◆ The data
-.-.-

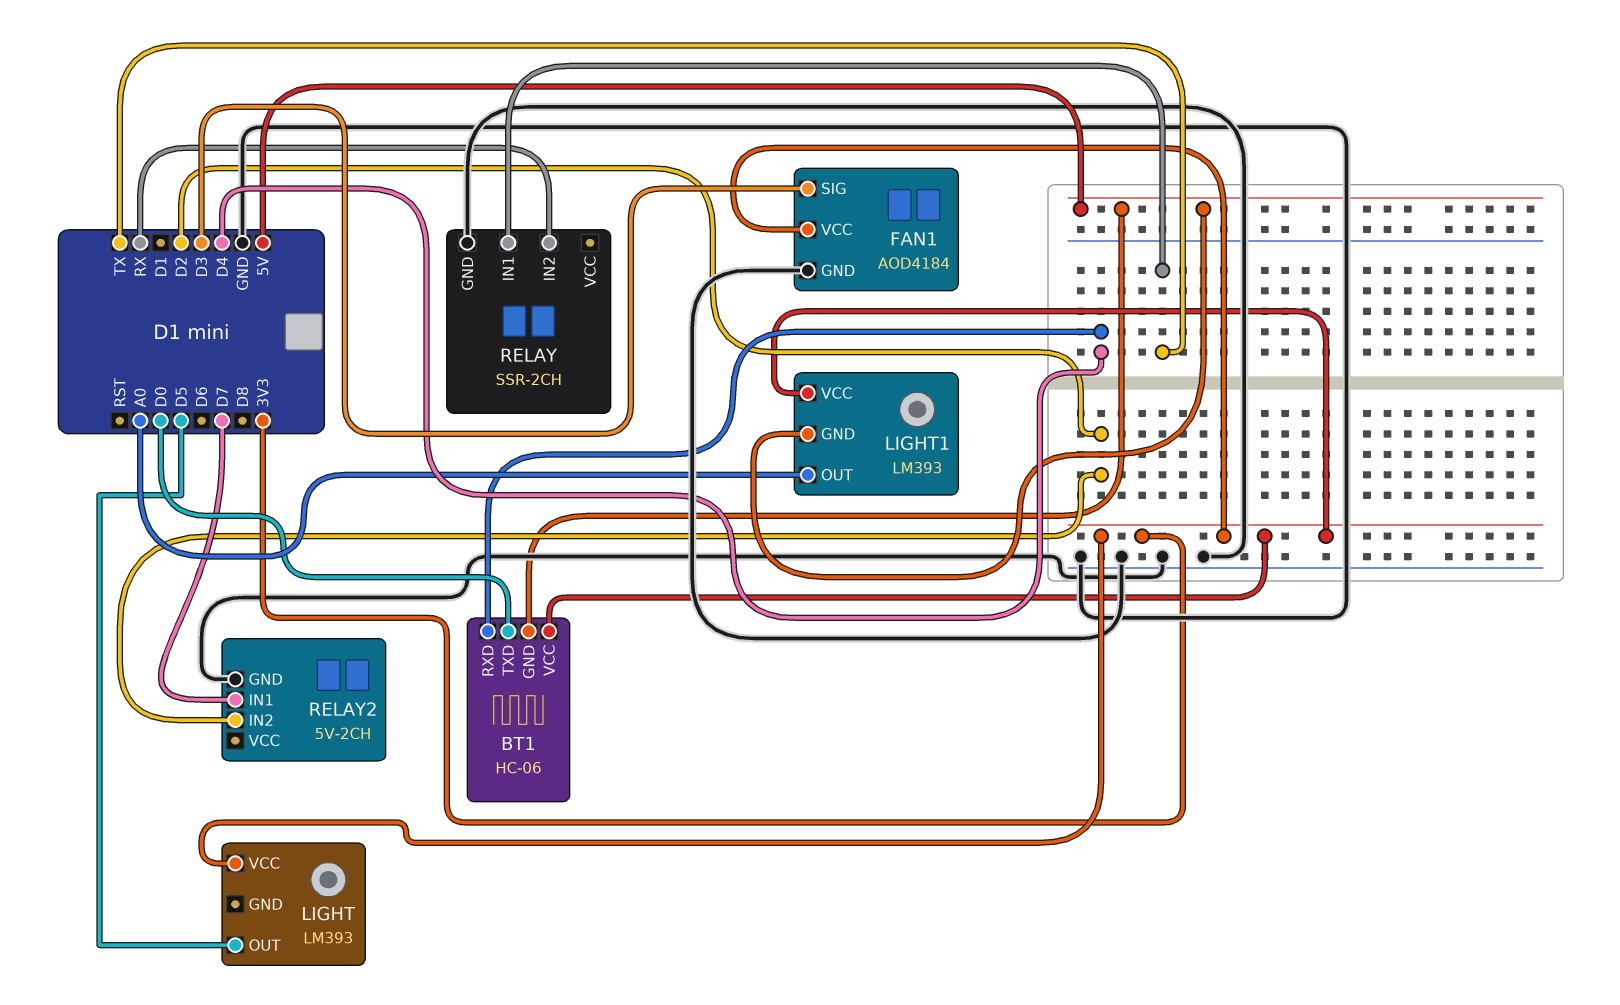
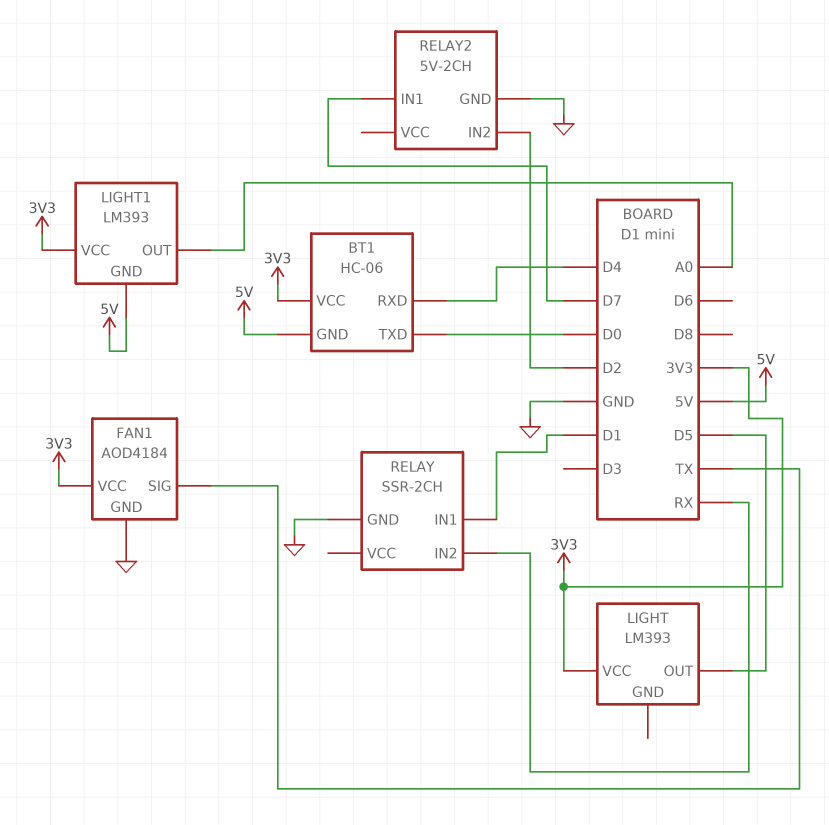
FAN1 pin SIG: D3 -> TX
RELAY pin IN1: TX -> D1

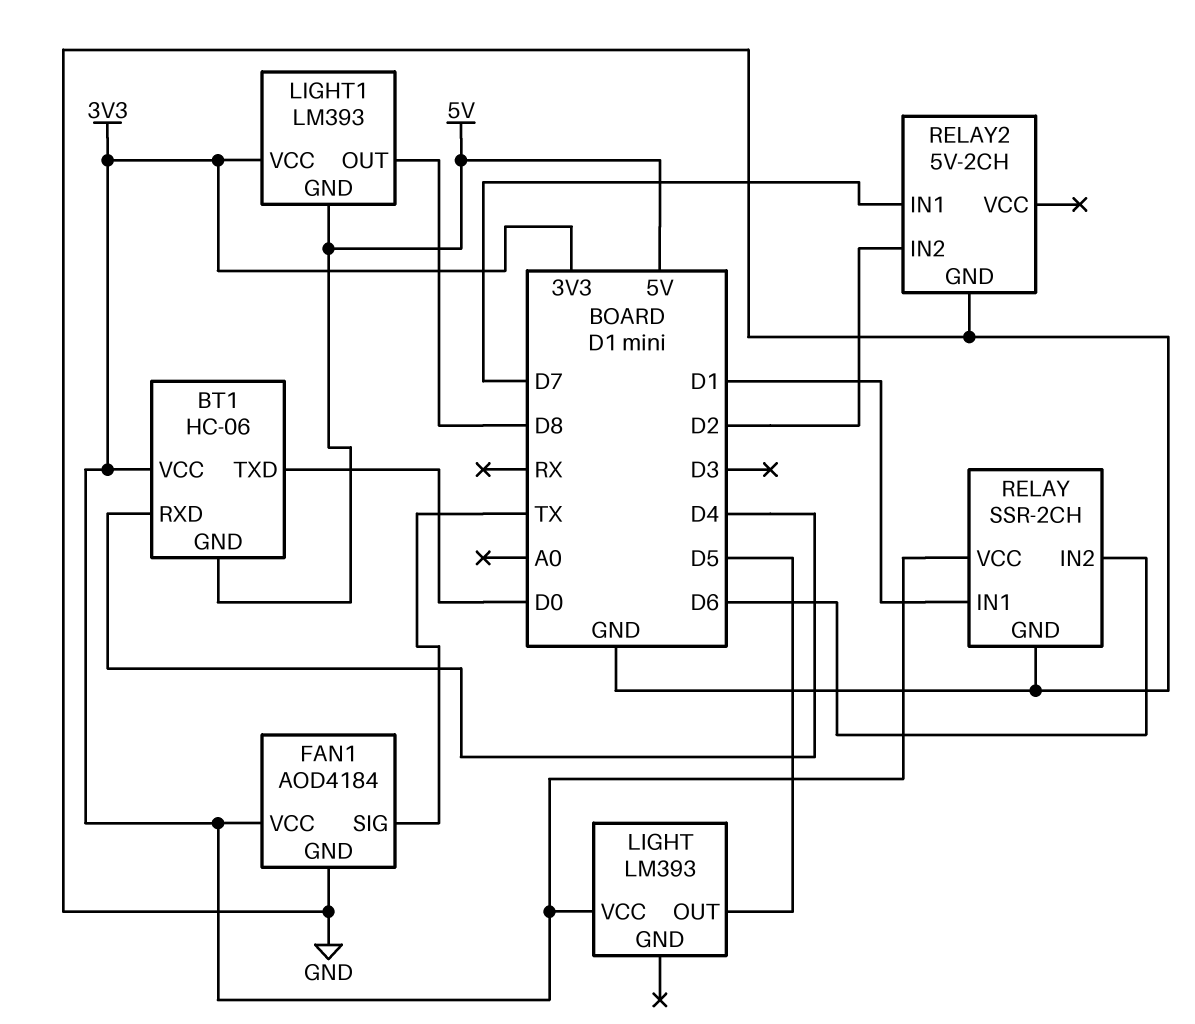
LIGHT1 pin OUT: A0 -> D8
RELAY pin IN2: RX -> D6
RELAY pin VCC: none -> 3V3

-.-.-

◆ Task directions
Take every line from the listing above that includes the word "RELAY" and copy it.

◆ Written answer
RELAY pin IN1: TX -> D1
RELAY pin IN2: RX -> D6
RELAY pin VCC: none -> 3V3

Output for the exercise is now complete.